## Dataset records
>>
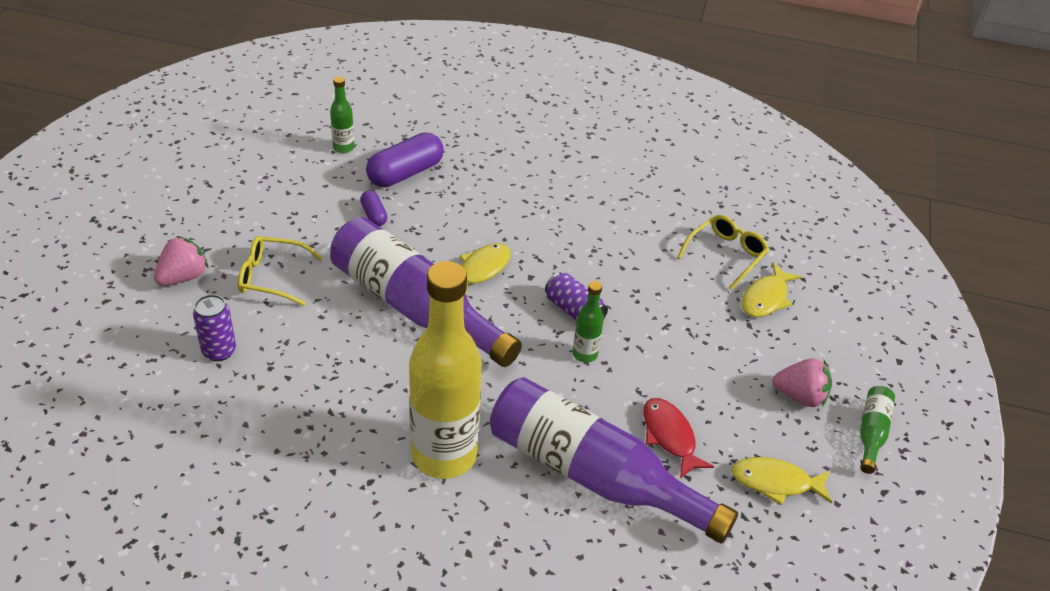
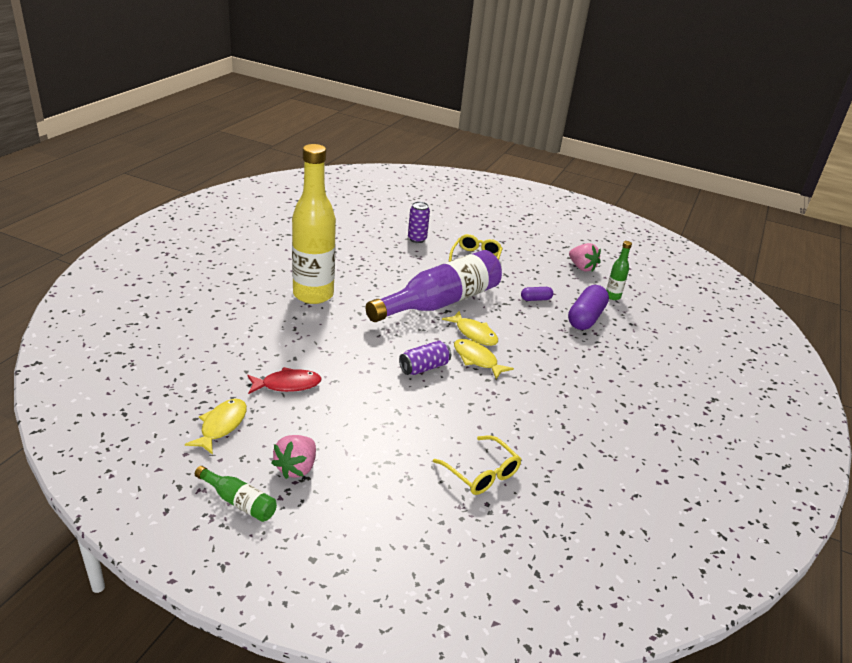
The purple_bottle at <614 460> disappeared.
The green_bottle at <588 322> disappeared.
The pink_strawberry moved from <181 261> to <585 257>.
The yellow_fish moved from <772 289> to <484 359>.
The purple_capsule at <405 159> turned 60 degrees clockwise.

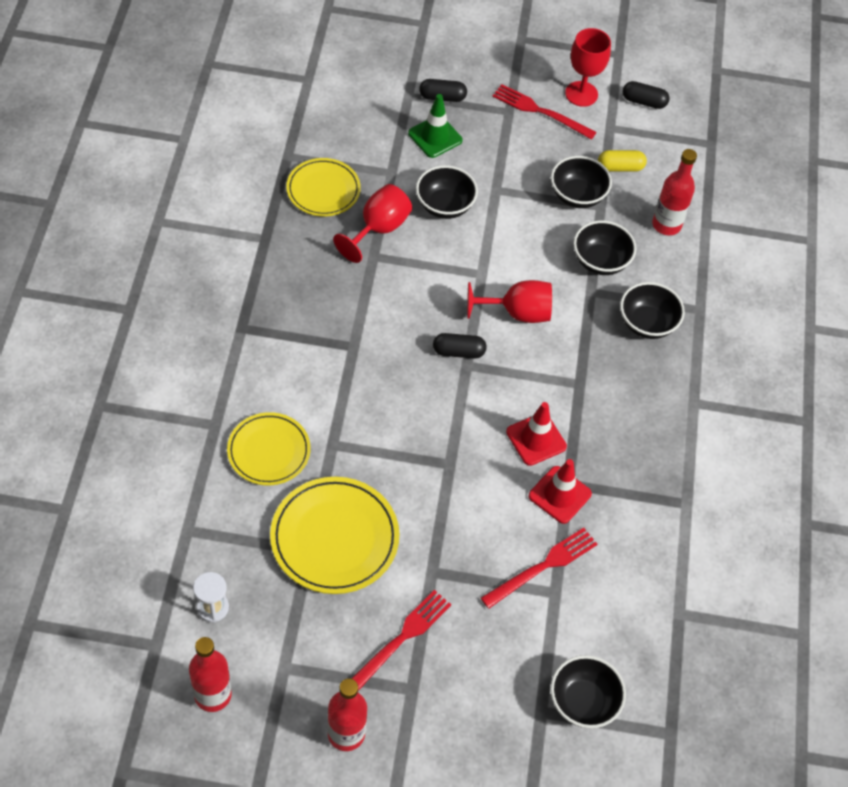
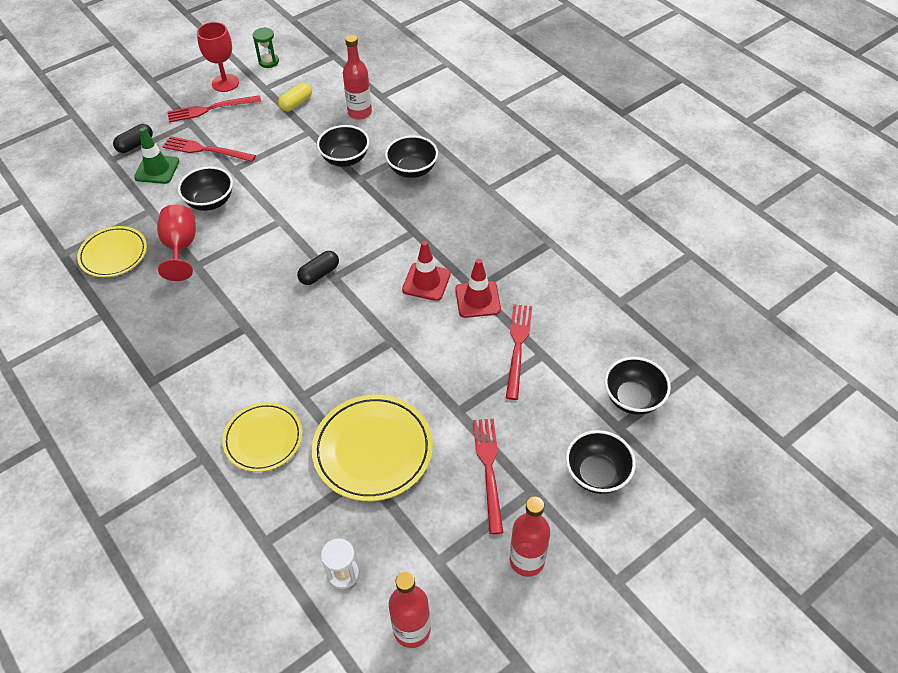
The red_goblet at <509 301> disappeared.
The red_fork at <209 149> appeared.
The black_bowl moved from <581 182> to <601 462>.
The black_capsule at <646 95> was replaced by the green_hourglass at <266 47>.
<<
## Your goal
All of the records above are to be written out exactly, minus their images.

## Exercise answer
The purple_bottle at <614 460> disappeared.
The green_bottle at <588 322> disappeared.
The pink_strawberry moved from <181 261> to <585 257>.
The yellow_fish moved from <772 289> to <484 359>.
The purple_capsule at <405 159> turned 60 degrees clockwise.

The red_goblet at <509 301> disappeared.
The red_fork at <209 149> appeared.
The black_bowl moved from <581 182> to <601 462>.
The black_capsule at <646 95> was replaced by the green_hourglass at <266 47>.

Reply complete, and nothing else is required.